Activity
Please report how many lines of the data include the word "plus", with the number as the entire reply.

Source data
○ ○ ○ ○

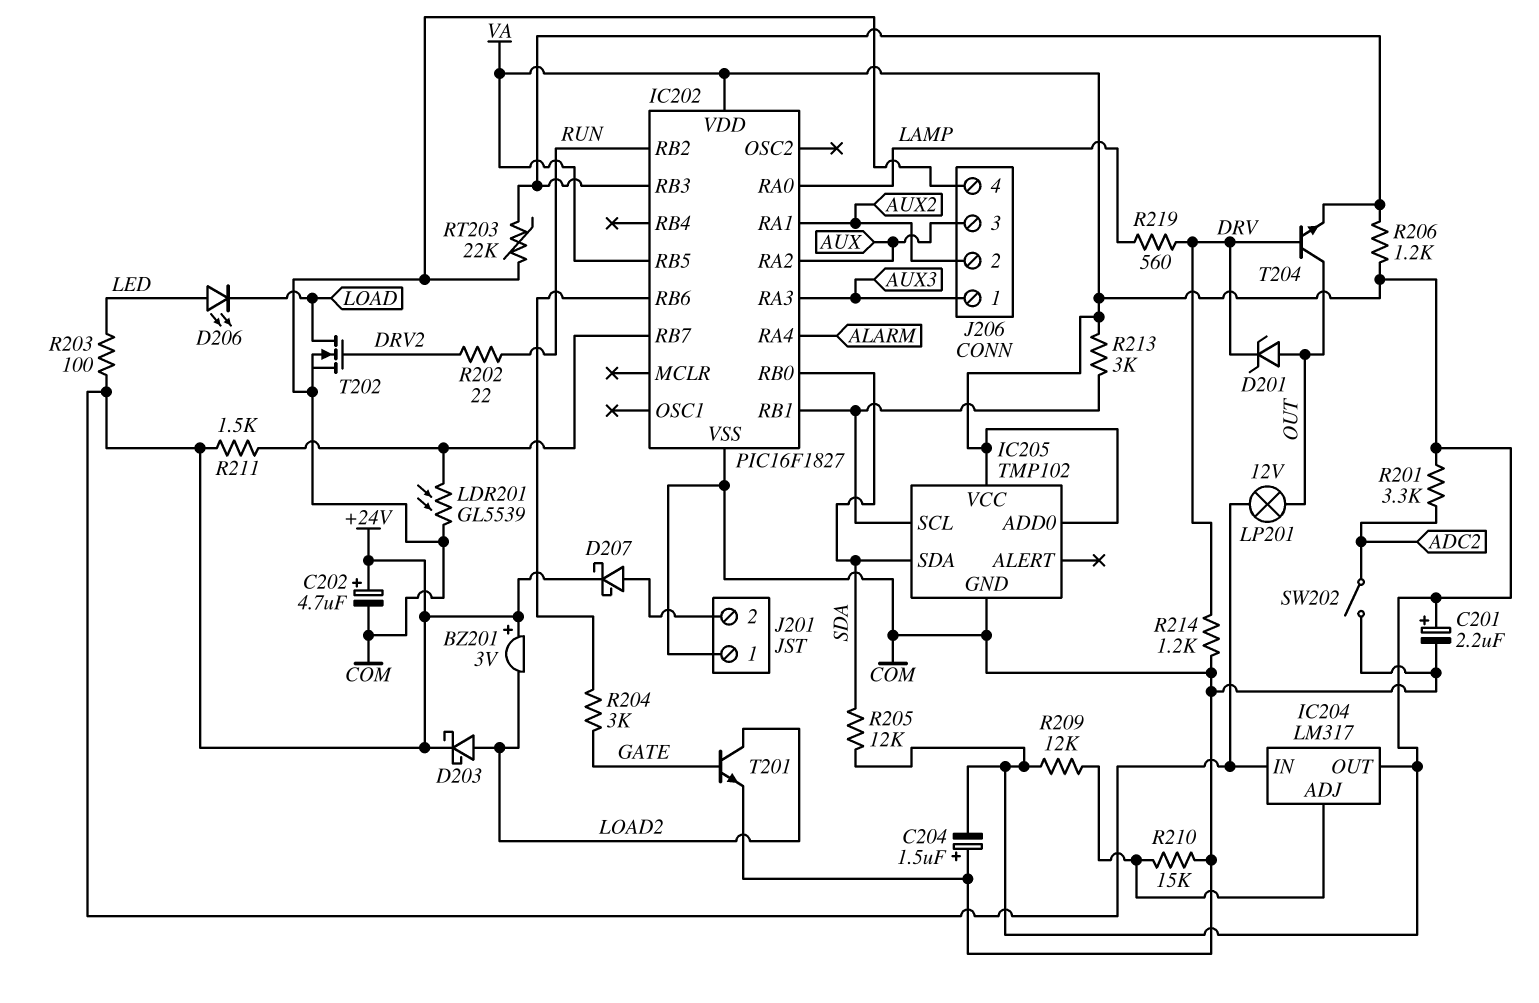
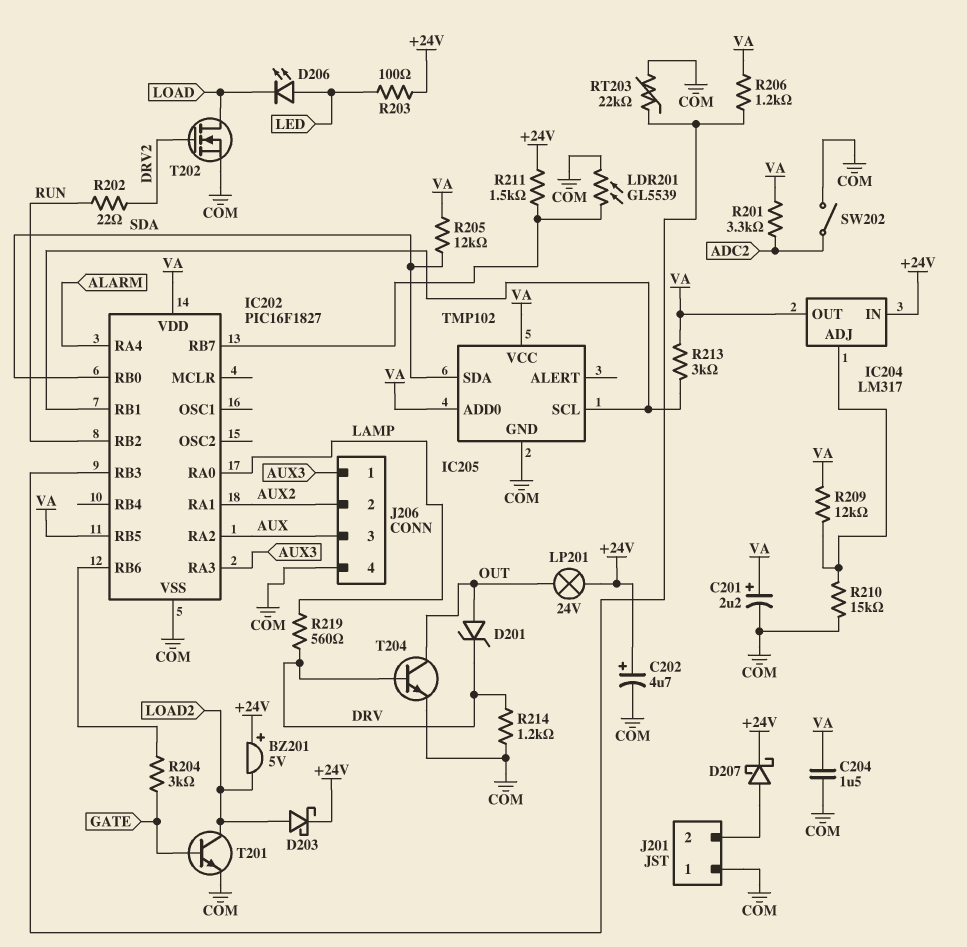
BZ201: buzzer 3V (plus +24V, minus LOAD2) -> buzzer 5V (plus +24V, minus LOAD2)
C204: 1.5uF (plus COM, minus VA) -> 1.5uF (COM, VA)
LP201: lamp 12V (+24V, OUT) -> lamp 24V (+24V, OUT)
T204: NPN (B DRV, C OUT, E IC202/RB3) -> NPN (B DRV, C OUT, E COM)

○ ○ ○ ○

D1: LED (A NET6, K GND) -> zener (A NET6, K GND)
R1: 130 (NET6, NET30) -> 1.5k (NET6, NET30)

○ ○ ○ ○

Response
2